= Record excerpts =

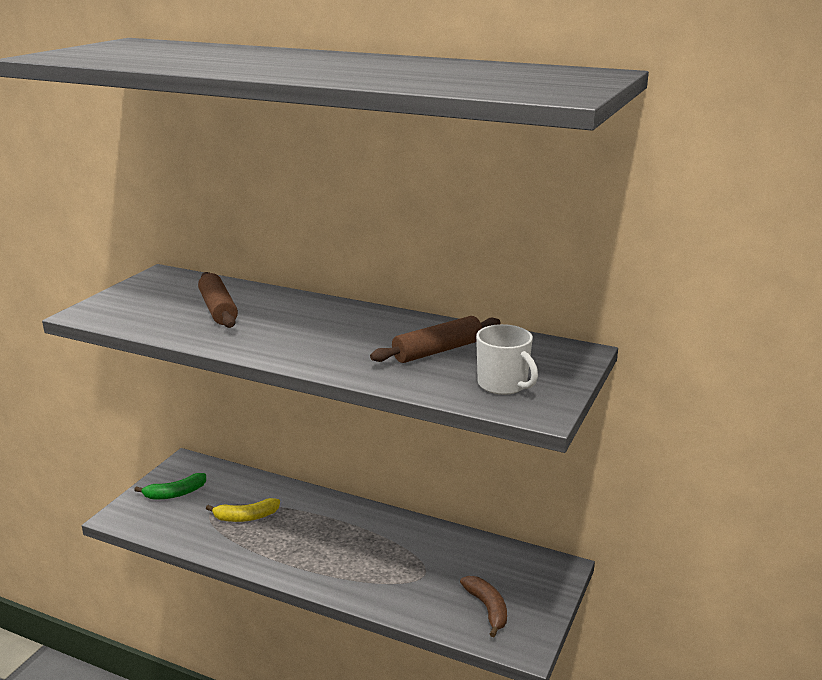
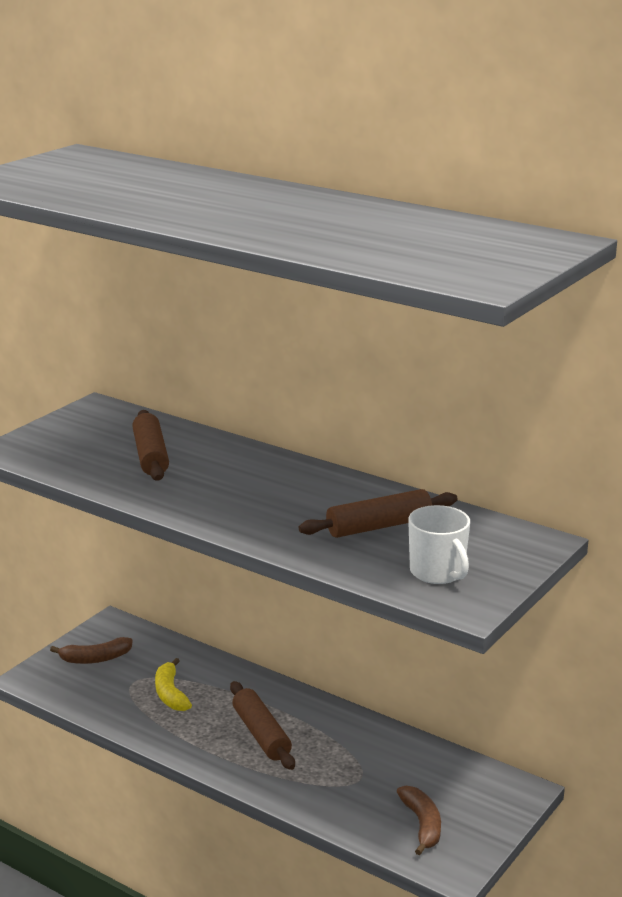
camera: 10 degrees right, 0 degrees up
green banana [134,473,206,500] -> brown banana [50,637,133,664]
yellow banana [206,498,280,522] -> yellow banana turned 75 degrees clockwise [155,658,192,711]
none -> brown rolling pin [230,681,295,770]

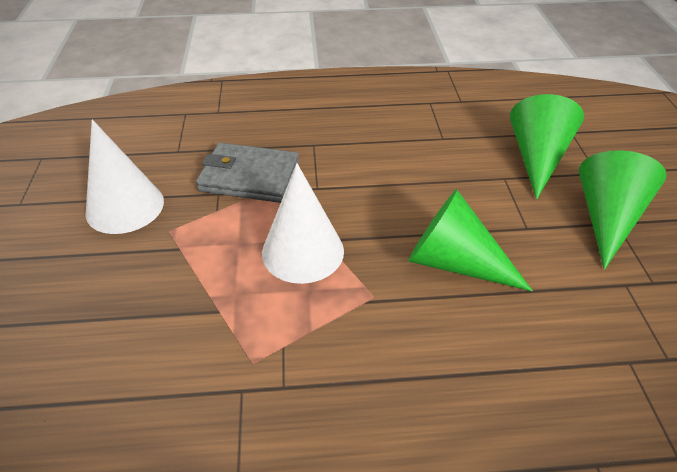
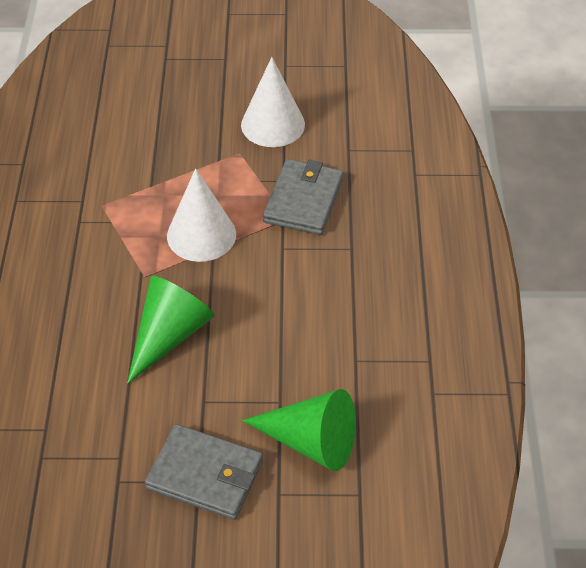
camera: 95 degrees right, 5 degrees up
green cone [579,150,667,270] -> grey wallet [145,424,263,520]

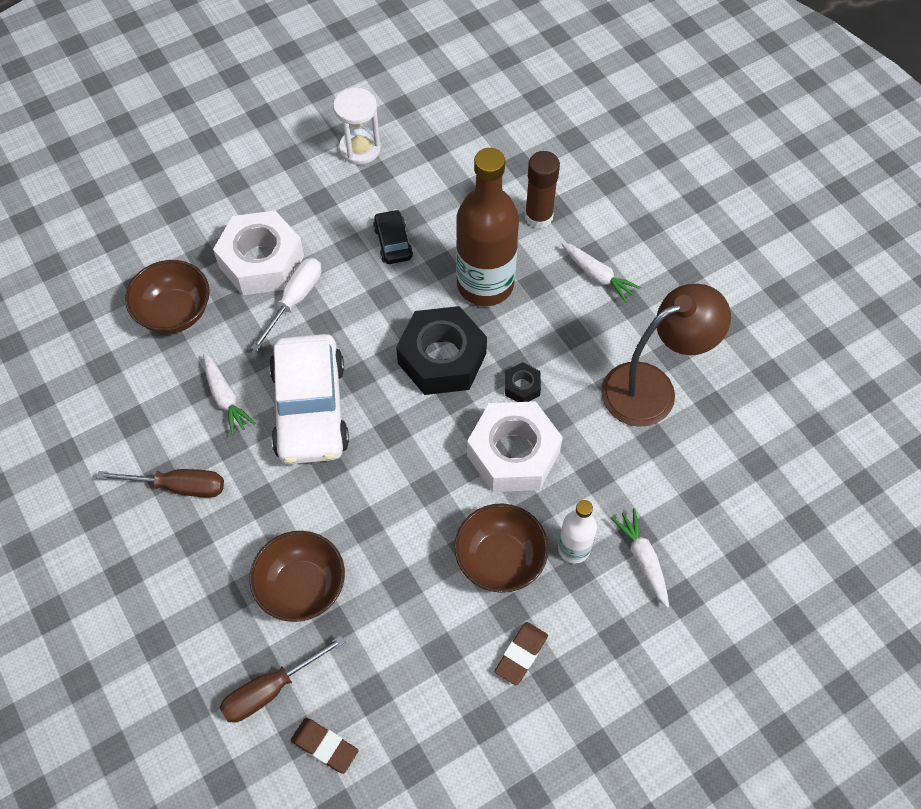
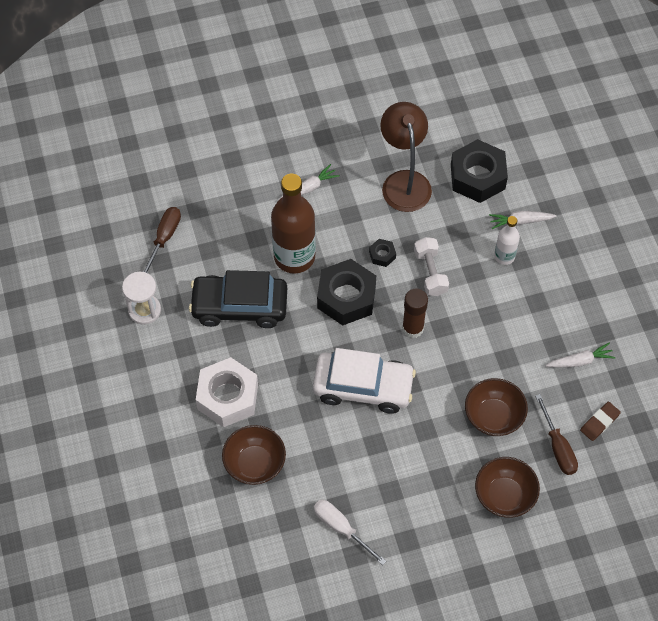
camera: 75 degrees left, 0 degrees up
brown screwdriver [97,469,224,498] -> brown screwdriver moved to [143,207,181,273]
white carrot [203,353,256,435] -> white carrot moved to [545,343,615,368]
white screwdriver [251,258,321,351] -> white screwdriver moved to [314,499,386,565]
black car [373,209,413,264] -> black car [189,270,287,328], size x2.13
brown bowl [455,503,549,593] -> brown bowl moved to [475,457,540,518]
white nut [467,401,563,492] -> white dumbbell [414,237,449,296]
brown eraser [494,622,548,686] -> none
brown glue stick [525,151,560,229] -> brown glue stick moved to [402,289,428,338]
none -> black nut [451,139,508,203]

= How to complete this task =
Return, unchanged, the run of lines above that opens with the line containing "camera: 75 degrees left, 0 degrees up" and closes with the line containing "white screwdriver [251,258,321,351]". Include both.

= Solved exercise =
camera: 75 degrees left, 0 degrees up
brown screwdriver [97,469,224,498] -> brown screwdriver moved to [143,207,181,273]
white carrot [203,353,256,435] -> white carrot moved to [545,343,615,368]
white screwdriver [251,258,321,351] -> white screwdriver moved to [314,499,386,565]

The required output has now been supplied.